■ Problem statement
Please output the line containing "(237, 439) = (366, 382): red" and all lines that follow it in the data below, exactly, with no pictures.

□ □ □ □ □ □ □

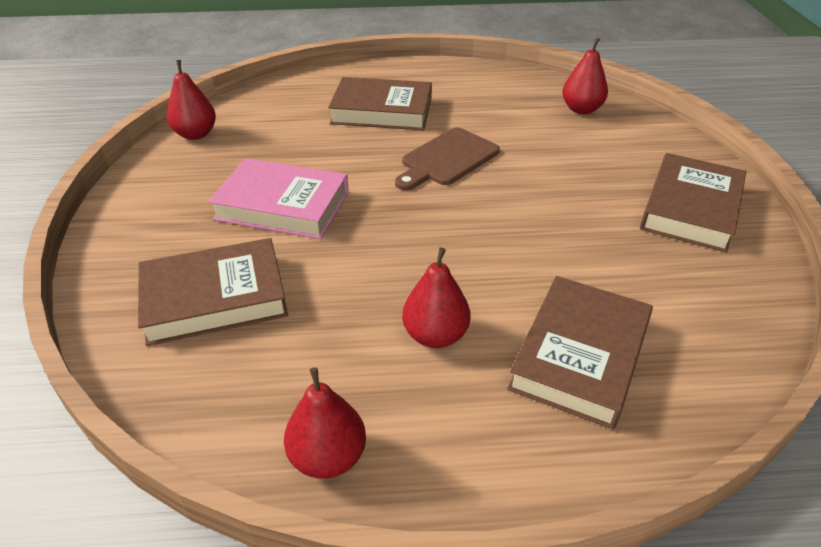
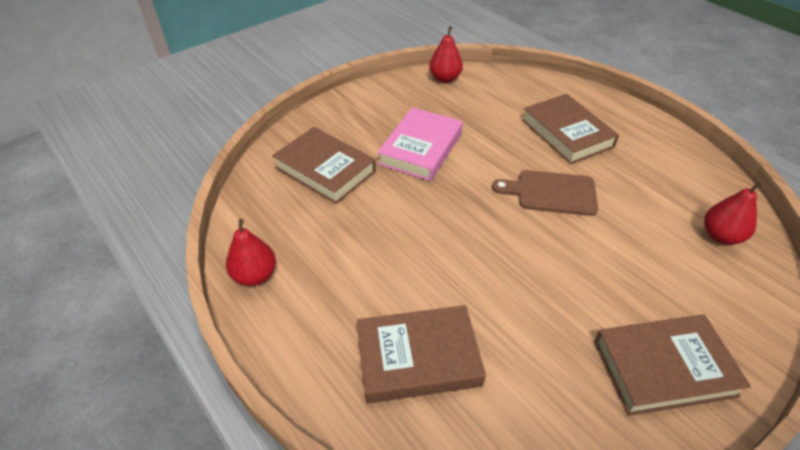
camera: 55 degrees right, 5 degrees up
(282, 205) = (421, 148): pink book -> pink book turned 45 degrees clockwise
(435, 335) = (374, 274): red pear -> none

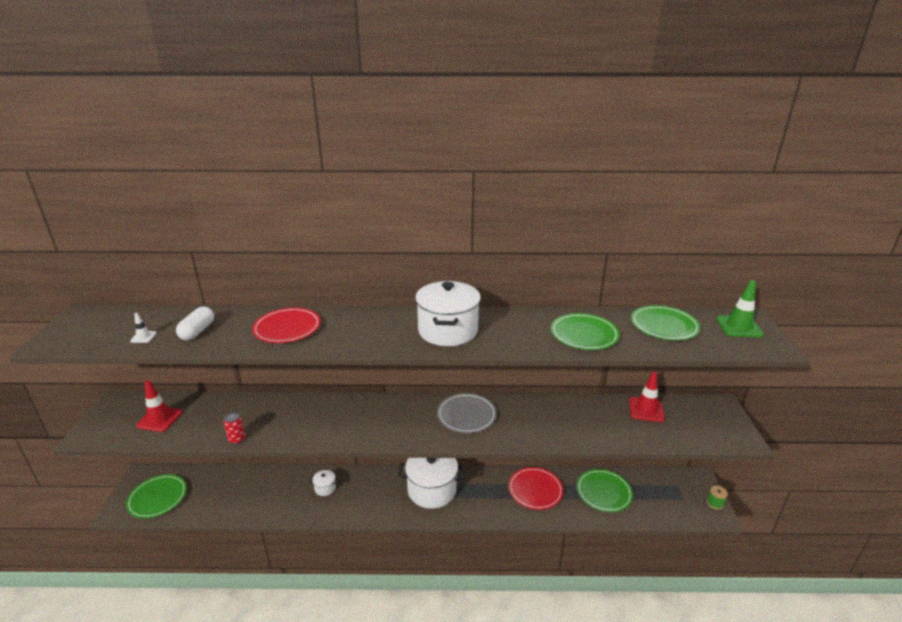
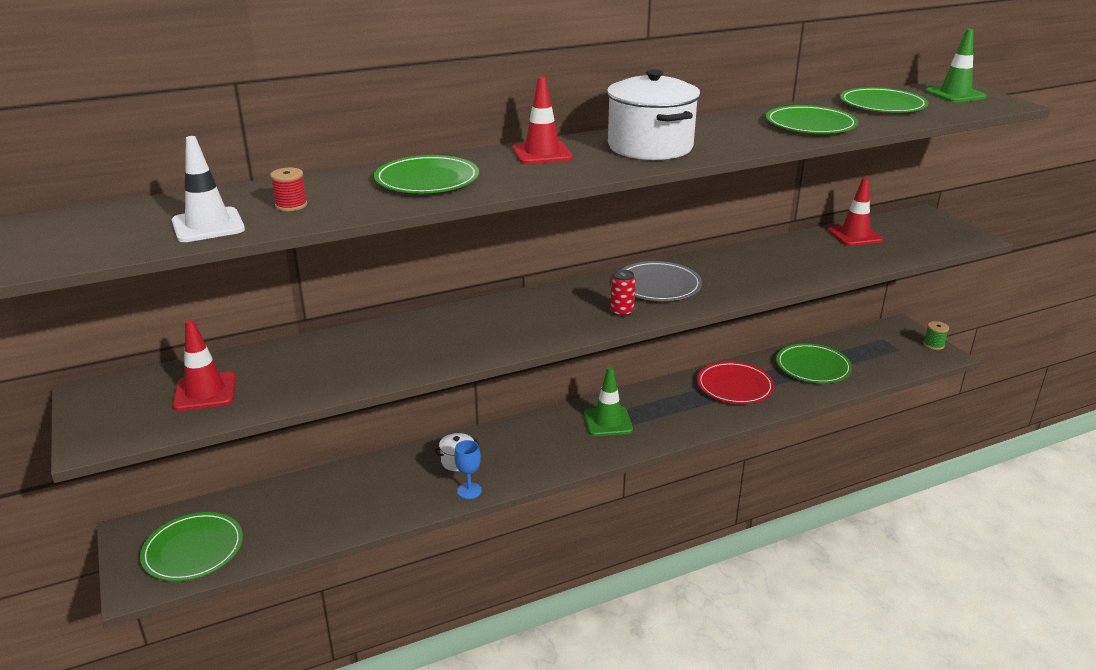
camera: 25 degrees left, 0 degrees up
(143, 337) = (208, 225): white traffic cone -> white traffic cone, size x1.91
(197, 331) = (291, 205): white capsule -> red spool
(237, 439) = (366, 382): red can -> red can (621, 312)
(287, 328) = (427, 180): red plate -> green plate
(315, 512) = (469, 491): none -> blue goblet
(376, 320) = (542, 153): none -> red traffic cone
(432, 490) = (608, 422): white pot -> green traffic cone

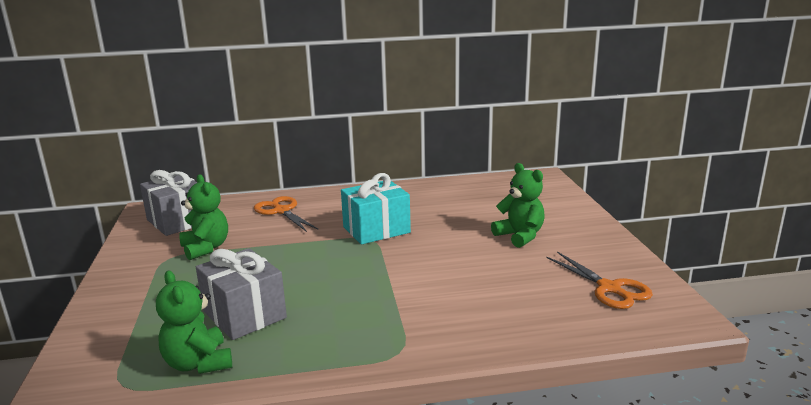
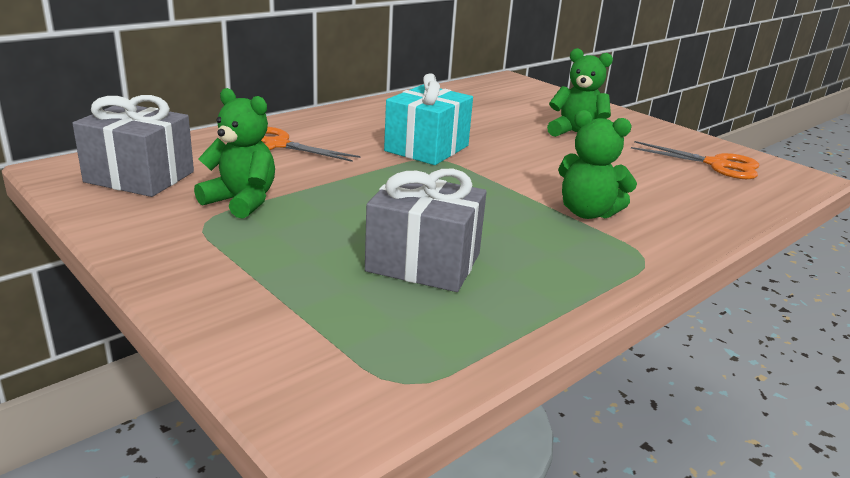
camera: 35 degrees left, 5 degrees up
(198, 363) = (459, 328): green teddy bear -> green teddy bear (587, 213)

□ □ □ □ □ □ □

■ Expected answer
(237, 439) = (366, 382): red can -> red can (621, 312)
(287, 328) = (427, 180): red plate -> green plate
(315, 512) = (469, 491): none -> blue goblet
(376, 320) = (542, 153): none -> red traffic cone
(432, 490) = (608, 422): white pot -> green traffic cone

camera: 35 degrees left, 5 degrees up
(198, 363) = (459, 328): green teddy bear -> green teddy bear (587, 213)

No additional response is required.